• [Your objective]
An exact copy of the entries below is the expected answer.

• [Recorded data]
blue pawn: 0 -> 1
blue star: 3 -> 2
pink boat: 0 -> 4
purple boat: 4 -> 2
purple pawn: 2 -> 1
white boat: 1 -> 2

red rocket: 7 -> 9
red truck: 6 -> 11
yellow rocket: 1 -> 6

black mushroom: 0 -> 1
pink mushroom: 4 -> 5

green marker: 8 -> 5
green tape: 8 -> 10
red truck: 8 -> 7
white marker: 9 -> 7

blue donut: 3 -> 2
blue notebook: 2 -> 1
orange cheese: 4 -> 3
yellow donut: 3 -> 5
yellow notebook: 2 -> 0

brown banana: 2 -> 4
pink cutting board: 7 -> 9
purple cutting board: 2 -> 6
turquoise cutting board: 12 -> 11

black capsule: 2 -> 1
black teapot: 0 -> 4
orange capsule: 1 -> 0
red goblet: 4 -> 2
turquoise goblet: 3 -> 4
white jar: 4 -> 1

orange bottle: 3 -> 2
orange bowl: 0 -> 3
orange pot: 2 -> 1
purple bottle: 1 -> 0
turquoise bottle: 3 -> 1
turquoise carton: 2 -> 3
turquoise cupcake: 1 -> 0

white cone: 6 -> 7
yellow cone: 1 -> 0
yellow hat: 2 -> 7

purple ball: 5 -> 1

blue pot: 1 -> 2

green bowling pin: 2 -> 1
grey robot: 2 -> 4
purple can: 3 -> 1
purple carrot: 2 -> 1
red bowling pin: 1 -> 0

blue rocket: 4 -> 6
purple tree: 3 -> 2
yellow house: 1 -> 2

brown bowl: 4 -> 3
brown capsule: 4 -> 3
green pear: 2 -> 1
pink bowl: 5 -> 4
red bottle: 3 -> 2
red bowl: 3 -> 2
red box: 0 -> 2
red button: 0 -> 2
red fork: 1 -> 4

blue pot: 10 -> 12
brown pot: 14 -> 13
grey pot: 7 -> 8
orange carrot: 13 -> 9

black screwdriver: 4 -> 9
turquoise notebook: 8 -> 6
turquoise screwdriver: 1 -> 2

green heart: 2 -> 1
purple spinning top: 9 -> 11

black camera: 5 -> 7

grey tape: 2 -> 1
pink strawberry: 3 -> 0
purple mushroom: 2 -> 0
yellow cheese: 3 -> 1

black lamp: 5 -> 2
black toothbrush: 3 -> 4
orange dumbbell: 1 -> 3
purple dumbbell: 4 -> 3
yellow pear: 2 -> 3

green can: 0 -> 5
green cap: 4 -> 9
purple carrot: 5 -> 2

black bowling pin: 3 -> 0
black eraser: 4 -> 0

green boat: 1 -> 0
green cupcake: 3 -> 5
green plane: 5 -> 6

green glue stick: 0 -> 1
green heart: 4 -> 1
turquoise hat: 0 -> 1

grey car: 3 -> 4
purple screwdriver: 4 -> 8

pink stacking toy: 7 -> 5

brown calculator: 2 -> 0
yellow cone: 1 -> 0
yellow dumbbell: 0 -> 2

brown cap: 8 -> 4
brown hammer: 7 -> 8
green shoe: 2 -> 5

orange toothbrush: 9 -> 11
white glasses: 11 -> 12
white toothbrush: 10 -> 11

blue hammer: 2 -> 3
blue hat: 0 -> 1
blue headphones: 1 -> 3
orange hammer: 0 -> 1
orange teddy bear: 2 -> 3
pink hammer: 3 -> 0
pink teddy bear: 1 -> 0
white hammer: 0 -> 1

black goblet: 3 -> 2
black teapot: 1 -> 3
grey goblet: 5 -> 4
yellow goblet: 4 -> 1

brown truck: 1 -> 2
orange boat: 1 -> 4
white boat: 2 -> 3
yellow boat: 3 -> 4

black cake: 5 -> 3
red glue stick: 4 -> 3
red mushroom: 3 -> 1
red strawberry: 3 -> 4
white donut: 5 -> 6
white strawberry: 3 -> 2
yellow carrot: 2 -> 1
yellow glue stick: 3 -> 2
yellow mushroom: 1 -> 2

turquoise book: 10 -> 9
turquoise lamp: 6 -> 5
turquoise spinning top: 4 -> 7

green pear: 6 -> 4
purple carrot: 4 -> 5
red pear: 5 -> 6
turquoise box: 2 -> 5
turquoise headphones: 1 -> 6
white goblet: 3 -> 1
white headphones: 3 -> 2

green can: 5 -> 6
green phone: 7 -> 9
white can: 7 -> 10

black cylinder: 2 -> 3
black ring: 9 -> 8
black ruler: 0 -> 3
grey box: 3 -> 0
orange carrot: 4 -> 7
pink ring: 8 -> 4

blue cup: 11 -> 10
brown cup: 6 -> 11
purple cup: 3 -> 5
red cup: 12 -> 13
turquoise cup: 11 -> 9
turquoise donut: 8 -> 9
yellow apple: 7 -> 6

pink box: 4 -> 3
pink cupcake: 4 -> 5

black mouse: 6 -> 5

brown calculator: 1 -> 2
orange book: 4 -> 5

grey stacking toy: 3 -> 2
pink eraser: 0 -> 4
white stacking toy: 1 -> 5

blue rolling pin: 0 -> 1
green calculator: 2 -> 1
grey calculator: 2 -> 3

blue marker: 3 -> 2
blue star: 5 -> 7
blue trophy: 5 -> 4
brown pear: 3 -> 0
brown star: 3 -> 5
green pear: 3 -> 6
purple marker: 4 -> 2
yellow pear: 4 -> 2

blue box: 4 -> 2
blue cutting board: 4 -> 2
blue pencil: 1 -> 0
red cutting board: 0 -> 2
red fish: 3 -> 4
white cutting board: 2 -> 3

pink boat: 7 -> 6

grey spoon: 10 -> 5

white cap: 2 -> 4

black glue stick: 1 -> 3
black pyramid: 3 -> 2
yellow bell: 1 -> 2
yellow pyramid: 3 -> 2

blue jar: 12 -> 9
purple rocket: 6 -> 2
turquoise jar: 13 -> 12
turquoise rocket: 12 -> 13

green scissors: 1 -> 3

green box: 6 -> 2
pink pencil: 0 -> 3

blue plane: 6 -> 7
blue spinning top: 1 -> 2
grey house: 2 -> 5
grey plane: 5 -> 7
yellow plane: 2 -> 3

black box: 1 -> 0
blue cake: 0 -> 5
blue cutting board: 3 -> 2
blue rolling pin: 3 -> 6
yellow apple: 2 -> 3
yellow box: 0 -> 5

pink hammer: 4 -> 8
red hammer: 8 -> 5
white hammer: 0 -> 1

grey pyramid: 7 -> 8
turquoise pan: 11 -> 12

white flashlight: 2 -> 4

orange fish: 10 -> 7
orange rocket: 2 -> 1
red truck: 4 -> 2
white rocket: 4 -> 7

• [Result below]
blue pawn: 0 -> 1
blue star: 3 -> 2
pink boat: 0 -> 4
purple boat: 4 -> 2
purple pawn: 2 -> 1
white boat: 1 -> 2

red rocket: 7 -> 9
red truck: 6 -> 11
yellow rocket: 1 -> 6

black mushroom: 0 -> 1
pink mushroom: 4 -> 5

green marker: 8 -> 5
green tape: 8 -> 10
red truck: 8 -> 7
white marker: 9 -> 7

blue donut: 3 -> 2
blue notebook: 2 -> 1
orange cheese: 4 -> 3
yellow donut: 3 -> 5
yellow notebook: 2 -> 0

brown banana: 2 -> 4
pink cutting board: 7 -> 9
purple cutting board: 2 -> 6
turquoise cutting board: 12 -> 11

black capsule: 2 -> 1
black teapot: 0 -> 4
orange capsule: 1 -> 0
red goblet: 4 -> 2
turquoise goblet: 3 -> 4
white jar: 4 -> 1

orange bottle: 3 -> 2
orange bowl: 0 -> 3
orange pot: 2 -> 1
purple bottle: 1 -> 0
turquoise bottle: 3 -> 1
turquoise carton: 2 -> 3
turquoise cupcake: 1 -> 0

white cone: 6 -> 7
yellow cone: 1 -> 0
yellow hat: 2 -> 7

purple ball: 5 -> 1

blue pot: 1 -> 2

green bowling pin: 2 -> 1
grey robot: 2 -> 4
purple can: 3 -> 1
purple carrot: 2 -> 1
red bowling pin: 1 -> 0

blue rocket: 4 -> 6
purple tree: 3 -> 2
yellow house: 1 -> 2

brown bowl: 4 -> 3
brown capsule: 4 -> 3
green pear: 2 -> 1
pink bowl: 5 -> 4
red bottle: 3 -> 2
red bowl: 3 -> 2
red box: 0 -> 2
red button: 0 -> 2
red fork: 1 -> 4

blue pot: 10 -> 12
brown pot: 14 -> 13
grey pot: 7 -> 8
orange carrot: 13 -> 9

black screwdriver: 4 -> 9
turquoise notebook: 8 -> 6
turquoise screwdriver: 1 -> 2

green heart: 2 -> 1
purple spinning top: 9 -> 11

black camera: 5 -> 7

grey tape: 2 -> 1
pink strawberry: 3 -> 0
purple mushroom: 2 -> 0
yellow cheese: 3 -> 1

black lamp: 5 -> 2
black toothbrush: 3 -> 4
orange dumbbell: 1 -> 3
purple dumbbell: 4 -> 3
yellow pear: 2 -> 3

green can: 0 -> 5
green cap: 4 -> 9
purple carrot: 5 -> 2

black bowling pin: 3 -> 0
black eraser: 4 -> 0

green boat: 1 -> 0
green cupcake: 3 -> 5
green plane: 5 -> 6

green glue stick: 0 -> 1
green heart: 4 -> 1
turquoise hat: 0 -> 1

grey car: 3 -> 4
purple screwdriver: 4 -> 8

pink stacking toy: 7 -> 5

brown calculator: 2 -> 0
yellow cone: 1 -> 0
yellow dumbbell: 0 -> 2

brown cap: 8 -> 4
brown hammer: 7 -> 8
green shoe: 2 -> 5

orange toothbrush: 9 -> 11
white glasses: 11 -> 12
white toothbrush: 10 -> 11

blue hammer: 2 -> 3
blue hat: 0 -> 1
blue headphones: 1 -> 3
orange hammer: 0 -> 1
orange teddy bear: 2 -> 3
pink hammer: 3 -> 0
pink teddy bear: 1 -> 0
white hammer: 0 -> 1

black goblet: 3 -> 2
black teapot: 1 -> 3
grey goblet: 5 -> 4
yellow goblet: 4 -> 1

brown truck: 1 -> 2
orange boat: 1 -> 4
white boat: 2 -> 3
yellow boat: 3 -> 4

black cake: 5 -> 3
red glue stick: 4 -> 3
red mushroom: 3 -> 1
red strawberry: 3 -> 4
white donut: 5 -> 6
white strawberry: 3 -> 2
yellow carrot: 2 -> 1
yellow glue stick: 3 -> 2
yellow mushroom: 1 -> 2

turquoise book: 10 -> 9
turquoise lamp: 6 -> 5
turquoise spinning top: 4 -> 7

green pear: 6 -> 4
purple carrot: 4 -> 5
red pear: 5 -> 6
turquoise box: 2 -> 5
turquoise headphones: 1 -> 6
white goblet: 3 -> 1
white headphones: 3 -> 2

green can: 5 -> 6
green phone: 7 -> 9
white can: 7 -> 10

black cylinder: 2 -> 3
black ring: 9 -> 8
black ruler: 0 -> 3
grey box: 3 -> 0
orange carrot: 4 -> 7
pink ring: 8 -> 4

blue cup: 11 -> 10
brown cup: 6 -> 11
purple cup: 3 -> 5
red cup: 12 -> 13
turquoise cup: 11 -> 9
turquoise donut: 8 -> 9
yellow apple: 7 -> 6

pink box: 4 -> 3
pink cupcake: 4 -> 5

black mouse: 6 -> 5

brown calculator: 1 -> 2
orange book: 4 -> 5

grey stacking toy: 3 -> 2
pink eraser: 0 -> 4
white stacking toy: 1 -> 5

blue rolling pin: 0 -> 1
green calculator: 2 -> 1
grey calculator: 2 -> 3

blue marker: 3 -> 2
blue star: 5 -> 7
blue trophy: 5 -> 4
brown pear: 3 -> 0
brown star: 3 -> 5
green pear: 3 -> 6
purple marker: 4 -> 2
yellow pear: 4 -> 2

blue box: 4 -> 2
blue cutting board: 4 -> 2
blue pencil: 1 -> 0
red cutting board: 0 -> 2
red fish: 3 -> 4
white cutting board: 2 -> 3

pink boat: 7 -> 6

grey spoon: 10 -> 5

white cap: 2 -> 4

black glue stick: 1 -> 3
black pyramid: 3 -> 2
yellow bell: 1 -> 2
yellow pyramid: 3 -> 2

blue jar: 12 -> 9
purple rocket: 6 -> 2
turquoise jar: 13 -> 12
turquoise rocket: 12 -> 13

green scissors: 1 -> 3

green box: 6 -> 2
pink pencil: 0 -> 3

blue plane: 6 -> 7
blue spinning top: 1 -> 2
grey house: 2 -> 5
grey plane: 5 -> 7
yellow plane: 2 -> 3

black box: 1 -> 0
blue cake: 0 -> 5
blue cutting board: 3 -> 2
blue rolling pin: 3 -> 6
yellow apple: 2 -> 3
yellow box: 0 -> 5

pink hammer: 4 -> 8
red hammer: 8 -> 5
white hammer: 0 -> 1

grey pyramid: 7 -> 8
turquoise pan: 11 -> 12

white flashlight: 2 -> 4

orange fish: 10 -> 7
orange rocket: 2 -> 1
red truck: 4 -> 2
white rocket: 4 -> 7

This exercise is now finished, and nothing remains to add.